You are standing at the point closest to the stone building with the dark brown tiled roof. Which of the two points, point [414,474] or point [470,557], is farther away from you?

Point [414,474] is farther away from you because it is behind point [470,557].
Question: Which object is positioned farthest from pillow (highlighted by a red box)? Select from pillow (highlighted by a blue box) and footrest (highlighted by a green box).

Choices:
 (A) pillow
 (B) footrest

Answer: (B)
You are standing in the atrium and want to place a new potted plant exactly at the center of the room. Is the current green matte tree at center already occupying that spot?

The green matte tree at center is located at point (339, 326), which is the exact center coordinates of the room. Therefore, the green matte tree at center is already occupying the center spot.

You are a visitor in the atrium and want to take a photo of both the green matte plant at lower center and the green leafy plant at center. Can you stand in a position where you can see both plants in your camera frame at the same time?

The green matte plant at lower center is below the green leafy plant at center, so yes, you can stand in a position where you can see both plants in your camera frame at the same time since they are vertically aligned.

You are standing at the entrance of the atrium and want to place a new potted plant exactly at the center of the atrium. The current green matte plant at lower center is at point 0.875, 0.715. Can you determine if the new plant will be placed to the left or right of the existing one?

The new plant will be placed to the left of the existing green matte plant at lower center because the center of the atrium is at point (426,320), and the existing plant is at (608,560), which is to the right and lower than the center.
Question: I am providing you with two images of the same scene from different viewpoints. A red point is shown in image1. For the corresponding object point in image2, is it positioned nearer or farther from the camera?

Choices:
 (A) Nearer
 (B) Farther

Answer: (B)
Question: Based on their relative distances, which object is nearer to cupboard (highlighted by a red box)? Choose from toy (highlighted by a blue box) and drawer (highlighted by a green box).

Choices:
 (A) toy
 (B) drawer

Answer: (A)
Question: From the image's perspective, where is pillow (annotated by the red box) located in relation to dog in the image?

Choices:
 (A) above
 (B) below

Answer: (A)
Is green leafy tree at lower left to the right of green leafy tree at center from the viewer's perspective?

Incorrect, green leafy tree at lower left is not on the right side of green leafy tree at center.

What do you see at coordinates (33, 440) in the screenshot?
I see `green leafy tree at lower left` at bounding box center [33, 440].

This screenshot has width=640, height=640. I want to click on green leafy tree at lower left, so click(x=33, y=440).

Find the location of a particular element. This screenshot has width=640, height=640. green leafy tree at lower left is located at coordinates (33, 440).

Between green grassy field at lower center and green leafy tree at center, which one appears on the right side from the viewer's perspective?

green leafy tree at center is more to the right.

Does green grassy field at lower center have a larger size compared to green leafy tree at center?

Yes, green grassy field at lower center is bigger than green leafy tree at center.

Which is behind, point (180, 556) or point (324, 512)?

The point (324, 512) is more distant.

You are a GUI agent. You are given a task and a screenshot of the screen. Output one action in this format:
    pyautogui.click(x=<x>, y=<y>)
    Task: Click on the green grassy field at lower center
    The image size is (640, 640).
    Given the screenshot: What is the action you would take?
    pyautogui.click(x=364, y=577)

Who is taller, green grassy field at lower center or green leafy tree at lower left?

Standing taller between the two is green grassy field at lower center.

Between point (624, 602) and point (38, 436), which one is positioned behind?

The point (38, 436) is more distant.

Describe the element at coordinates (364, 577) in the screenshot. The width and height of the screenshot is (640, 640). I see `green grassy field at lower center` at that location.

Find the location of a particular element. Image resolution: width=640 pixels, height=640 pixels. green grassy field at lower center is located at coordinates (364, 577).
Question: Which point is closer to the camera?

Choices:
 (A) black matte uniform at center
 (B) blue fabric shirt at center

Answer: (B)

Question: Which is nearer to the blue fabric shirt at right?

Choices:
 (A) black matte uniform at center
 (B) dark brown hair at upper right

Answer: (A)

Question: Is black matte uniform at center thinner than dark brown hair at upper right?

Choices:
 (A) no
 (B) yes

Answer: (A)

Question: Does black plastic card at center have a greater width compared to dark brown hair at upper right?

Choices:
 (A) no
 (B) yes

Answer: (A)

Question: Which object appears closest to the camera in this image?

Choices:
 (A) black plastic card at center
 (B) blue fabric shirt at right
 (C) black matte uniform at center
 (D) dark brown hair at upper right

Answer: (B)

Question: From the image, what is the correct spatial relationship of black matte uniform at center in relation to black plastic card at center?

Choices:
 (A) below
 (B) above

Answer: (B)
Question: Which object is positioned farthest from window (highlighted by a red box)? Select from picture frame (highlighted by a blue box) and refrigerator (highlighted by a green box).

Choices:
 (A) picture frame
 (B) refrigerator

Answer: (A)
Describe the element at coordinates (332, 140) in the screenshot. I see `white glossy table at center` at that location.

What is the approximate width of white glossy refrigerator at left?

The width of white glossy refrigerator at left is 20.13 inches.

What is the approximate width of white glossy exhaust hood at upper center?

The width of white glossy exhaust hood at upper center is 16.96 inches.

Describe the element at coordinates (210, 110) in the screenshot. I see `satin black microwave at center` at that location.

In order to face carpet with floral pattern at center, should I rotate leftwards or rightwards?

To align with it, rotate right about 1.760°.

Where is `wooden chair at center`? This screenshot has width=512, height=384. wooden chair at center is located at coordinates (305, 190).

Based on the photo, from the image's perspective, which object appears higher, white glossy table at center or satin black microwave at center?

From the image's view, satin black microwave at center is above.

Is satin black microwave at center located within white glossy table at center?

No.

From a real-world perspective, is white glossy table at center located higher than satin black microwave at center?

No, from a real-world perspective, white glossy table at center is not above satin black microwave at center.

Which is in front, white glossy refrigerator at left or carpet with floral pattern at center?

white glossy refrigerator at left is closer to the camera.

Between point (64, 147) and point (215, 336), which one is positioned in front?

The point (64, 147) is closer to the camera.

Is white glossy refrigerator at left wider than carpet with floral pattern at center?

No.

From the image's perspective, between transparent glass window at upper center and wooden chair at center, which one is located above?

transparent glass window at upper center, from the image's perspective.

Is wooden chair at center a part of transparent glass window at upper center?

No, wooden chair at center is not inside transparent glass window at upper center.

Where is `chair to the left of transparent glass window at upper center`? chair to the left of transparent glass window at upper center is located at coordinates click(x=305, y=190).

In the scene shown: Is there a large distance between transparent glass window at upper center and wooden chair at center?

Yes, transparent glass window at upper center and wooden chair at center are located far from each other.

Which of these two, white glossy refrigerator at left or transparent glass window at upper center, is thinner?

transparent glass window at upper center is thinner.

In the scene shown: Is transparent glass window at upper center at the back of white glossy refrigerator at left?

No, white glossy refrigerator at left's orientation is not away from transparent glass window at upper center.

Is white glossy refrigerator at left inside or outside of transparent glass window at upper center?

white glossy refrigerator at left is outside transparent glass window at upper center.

=====

■ Task
Rewrite the records above as a numbered list, from the line containing "coordinates click(x=305, y=190)." through the line containing "Yes, transparent glass", both included, and leave out any blank lines.

■ Task solution
1. Where is `chair to the left of transparent glass window at upper center`? chair to the left of transparent glass window at upper center is located at coordinates click(x=305, y=190).
2. In the scene shown: Is there a large distance between transparent glass window at upper center and wooden chair at center?
3. Yes, transparent glass window at upper center and wooden chair at center are located far from each other.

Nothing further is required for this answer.